ASSIGNED TASK
Below are the records. Retype exactly the lines between the lines holding "none -> purple plate D1 level 1" and "none -> white brick C3:D3 level 1", inclusive.

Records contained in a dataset
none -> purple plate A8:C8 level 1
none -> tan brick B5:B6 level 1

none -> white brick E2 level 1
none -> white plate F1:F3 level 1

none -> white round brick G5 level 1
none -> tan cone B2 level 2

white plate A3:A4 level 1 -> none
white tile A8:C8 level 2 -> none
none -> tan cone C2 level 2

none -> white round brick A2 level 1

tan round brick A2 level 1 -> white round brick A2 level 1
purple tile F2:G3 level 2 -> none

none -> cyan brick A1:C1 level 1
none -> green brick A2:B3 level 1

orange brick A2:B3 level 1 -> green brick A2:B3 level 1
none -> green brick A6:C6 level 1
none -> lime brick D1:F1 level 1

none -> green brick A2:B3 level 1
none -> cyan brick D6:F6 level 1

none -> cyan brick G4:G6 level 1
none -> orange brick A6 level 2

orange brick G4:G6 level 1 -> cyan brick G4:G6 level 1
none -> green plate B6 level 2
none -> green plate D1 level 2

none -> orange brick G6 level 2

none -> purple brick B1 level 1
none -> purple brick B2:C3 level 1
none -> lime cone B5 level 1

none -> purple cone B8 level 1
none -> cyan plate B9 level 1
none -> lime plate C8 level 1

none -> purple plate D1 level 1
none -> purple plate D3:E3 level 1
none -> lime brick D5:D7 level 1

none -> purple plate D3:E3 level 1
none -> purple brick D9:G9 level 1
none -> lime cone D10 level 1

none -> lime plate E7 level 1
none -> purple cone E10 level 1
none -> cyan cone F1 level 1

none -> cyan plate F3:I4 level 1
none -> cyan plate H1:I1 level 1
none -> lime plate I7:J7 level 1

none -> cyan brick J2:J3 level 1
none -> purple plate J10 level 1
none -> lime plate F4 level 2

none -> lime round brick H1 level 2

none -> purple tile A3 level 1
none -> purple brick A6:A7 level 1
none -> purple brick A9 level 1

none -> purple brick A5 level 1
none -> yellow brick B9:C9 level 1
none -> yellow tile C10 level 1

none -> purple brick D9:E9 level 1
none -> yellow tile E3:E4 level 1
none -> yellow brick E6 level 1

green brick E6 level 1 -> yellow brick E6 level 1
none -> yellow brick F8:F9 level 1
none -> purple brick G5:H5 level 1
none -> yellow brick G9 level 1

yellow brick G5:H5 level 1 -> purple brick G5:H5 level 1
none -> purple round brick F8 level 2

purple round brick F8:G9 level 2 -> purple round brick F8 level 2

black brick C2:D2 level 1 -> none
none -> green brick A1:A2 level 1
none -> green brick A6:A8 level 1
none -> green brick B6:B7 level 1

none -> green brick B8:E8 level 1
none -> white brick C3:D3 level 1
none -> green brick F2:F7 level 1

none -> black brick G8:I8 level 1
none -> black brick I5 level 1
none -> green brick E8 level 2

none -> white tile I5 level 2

OUTPUT FOR THIS TASK
none -> purple plate D1 level 1
none -> purple plate D3:E3 level 1
none -> lime brick D5:D7 level 1

none -> purple plate D3:E3 level 1
none -> purple brick D9:G9 level 1
none -> lime cone D10 level 1

none -> lime plate E7 level 1
none -> purple cone E10 level 1
none -> cyan cone F1 level 1

none -> cyan plate F3:I4 level 1
none -> cyan plate H1:I1 level 1
none -> lime plate I7:J7 level 1

none -> cyan brick J2:J3 level 1
none -> purple plate J10 level 1
none -> lime plate F4 level 2

none -> lime round brick H1 level 2

none -> purple tile A3 level 1
none -> purple brick A6:A7 level 1
none -> purple brick A9 level 1

none -> purple brick A5 level 1
none -> yellow brick B9:C9 level 1
none -> yellow tile C10 level 1

none -> purple brick D9:E9 level 1
none -> yellow tile E3:E4 level 1
none -> yellow brick E6 level 1

green brick E6 level 1 -> yellow brick E6 level 1
none -> yellow brick F8:F9 level 1
none -> purple brick G5:H5 level 1
none -> yellow brick G9 level 1

yellow brick G5:H5 level 1 -> purple brick G5:H5 level 1
none -> purple round brick F8 level 2

purple round brick F8:G9 level 2 -> purple round brick F8 level 2

black brick C2:D2 level 1 -> none
none -> green brick A1:A2 level 1
none -> green brick A6:A8 level 1
none -> green brick B6:B7 level 1

none -> green brick B8:E8 level 1
none -> white brick C3:D3 level 1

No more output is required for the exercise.